MATERIAL PROVIDED below:

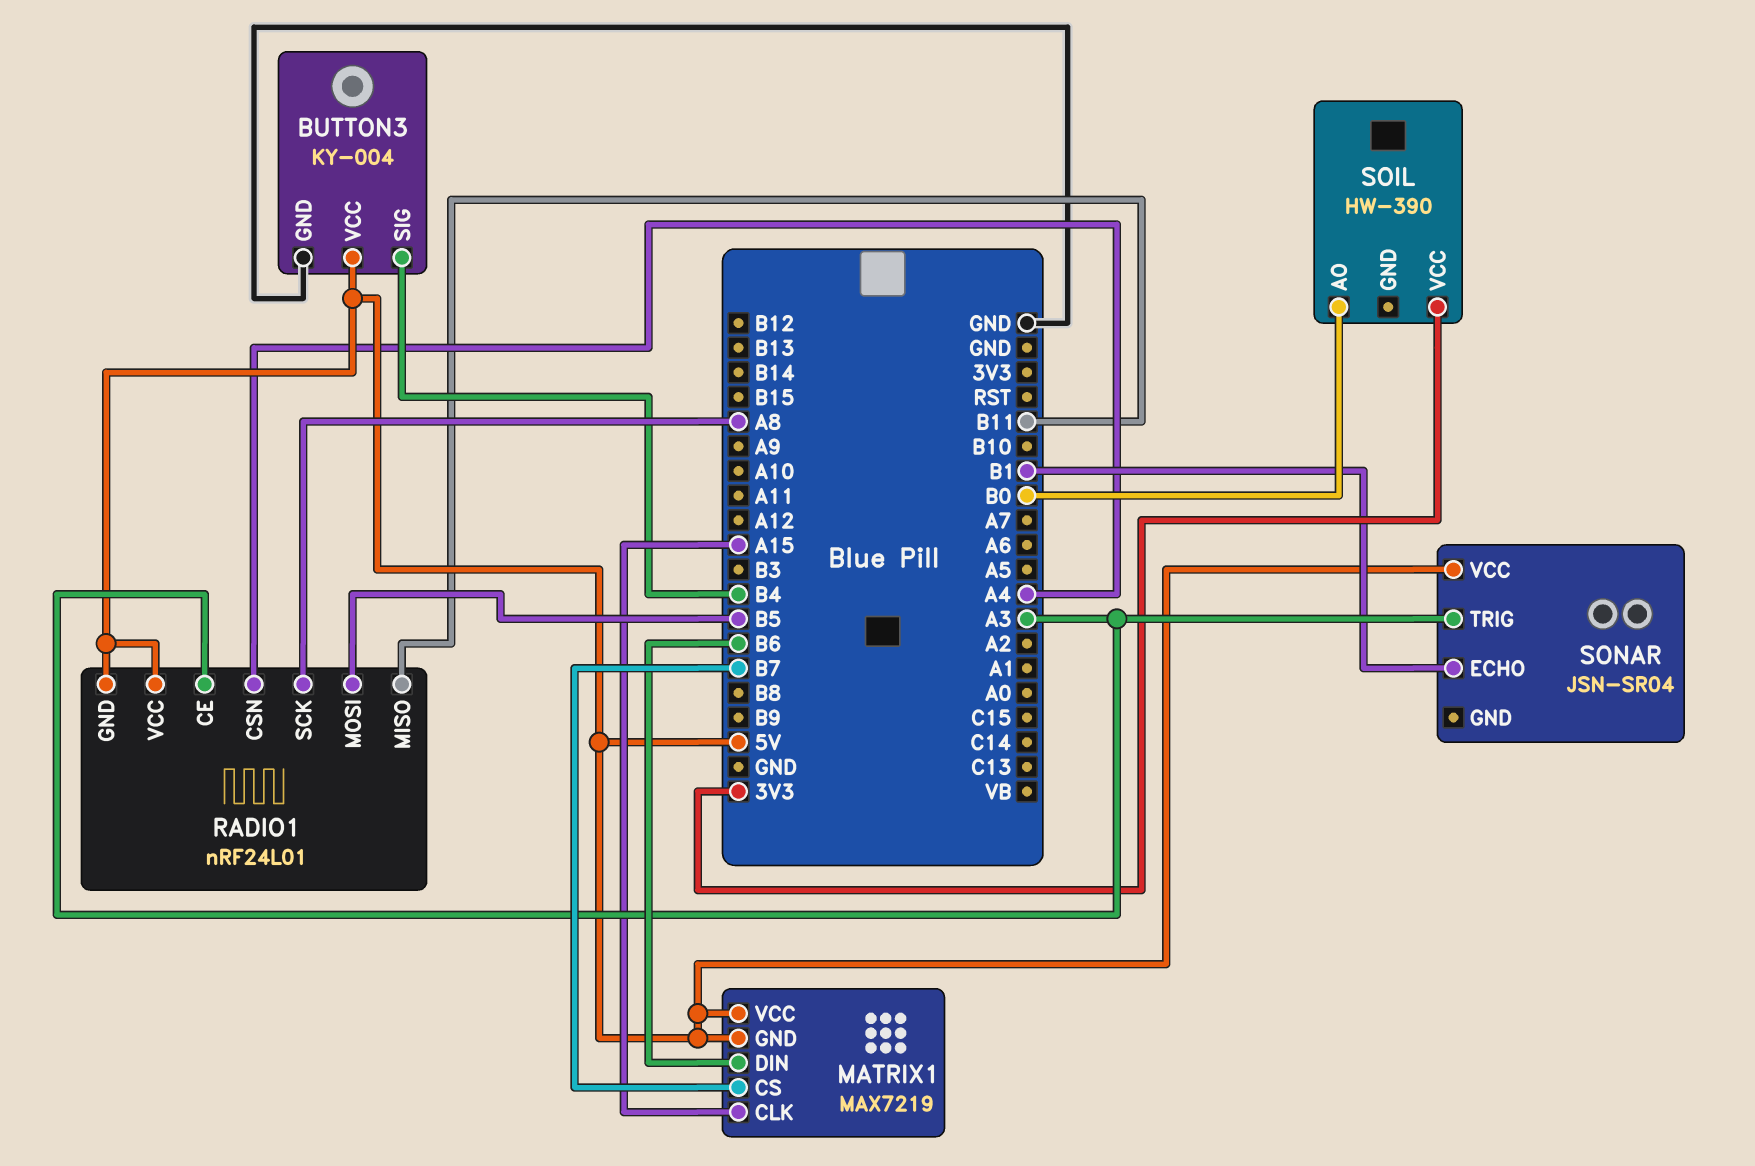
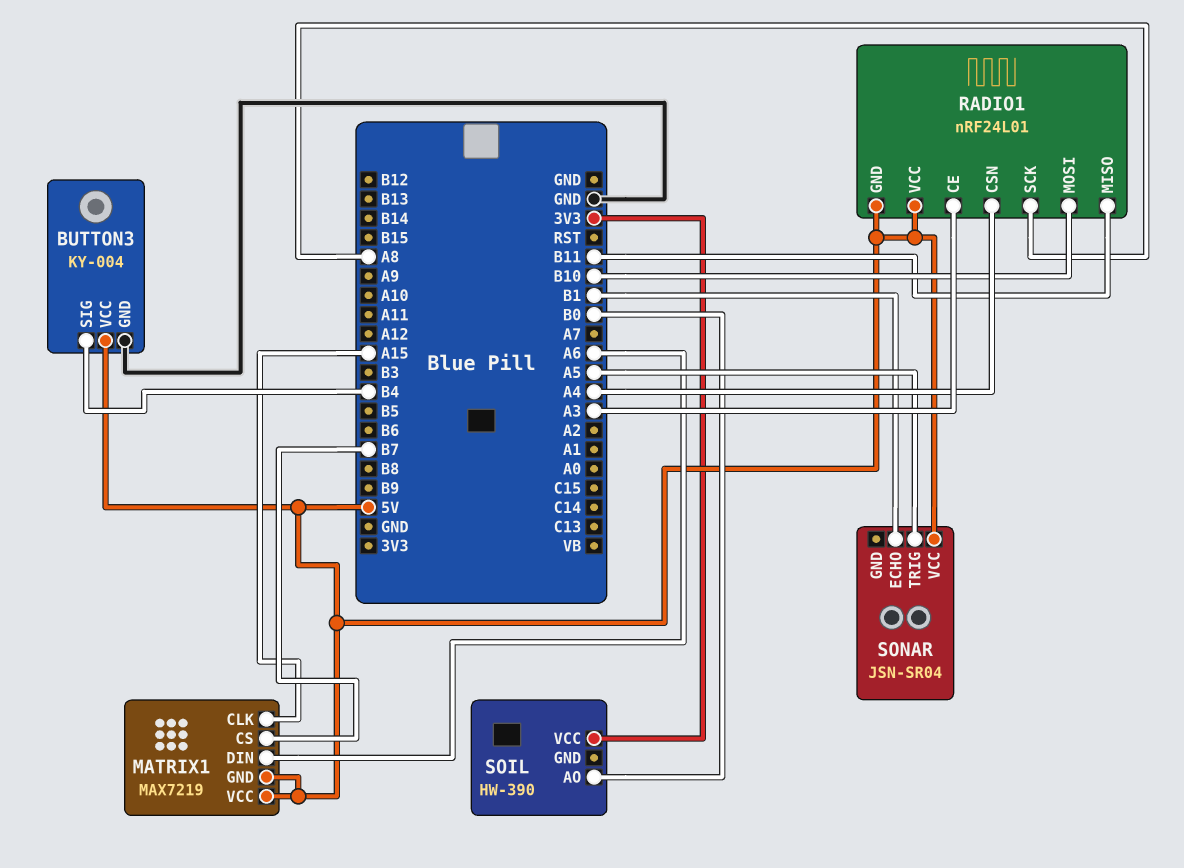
MATRIX1 pin DIN: B6 -> A6
RADIO1 pin MOSI: B5 -> B10
SONAR pin TRIG: A3 -> A5

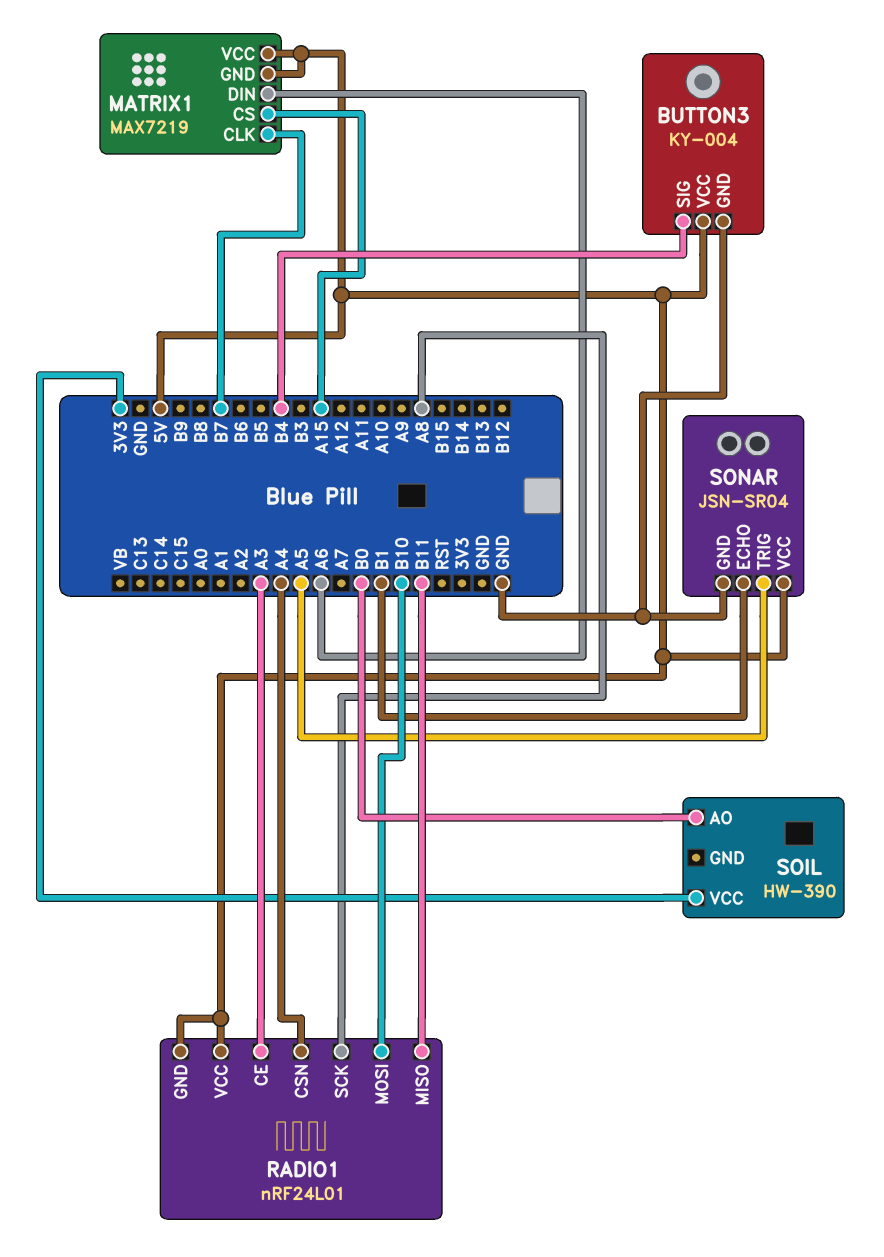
MATRIX1 pin CLK: A15 -> B7
MATRIX1 pin CS: B7 -> A15
SONAR pin GND: none -> GND

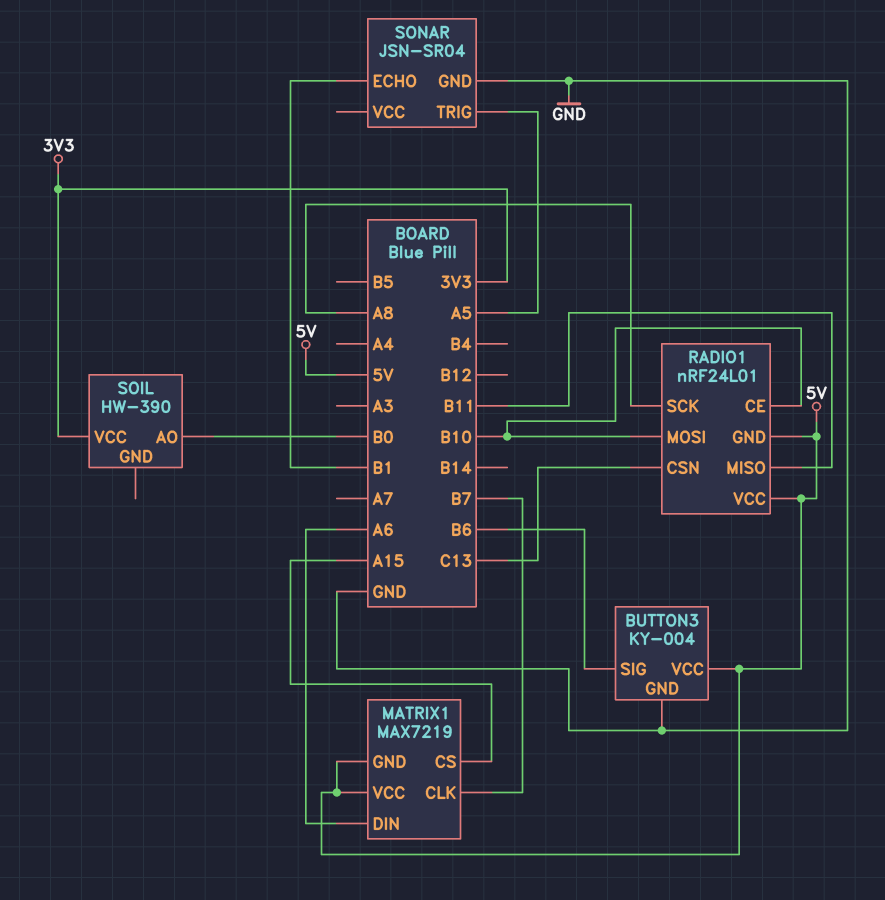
BUTTON3 pin SIG: B4 -> B6
RADIO1 pin CE: A3 -> B10
RADIO1 pin CSN: A4 -> C13
SONAR pin VCC: 5V -> none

End of MATERIAL PROVIDED.

» AIM OF THE TASK
Search the data for "none". Copy every line that has it.

» ANSWER BOX
SONAR pin GND: none -> GND
SONAR pin VCC: 5V -> none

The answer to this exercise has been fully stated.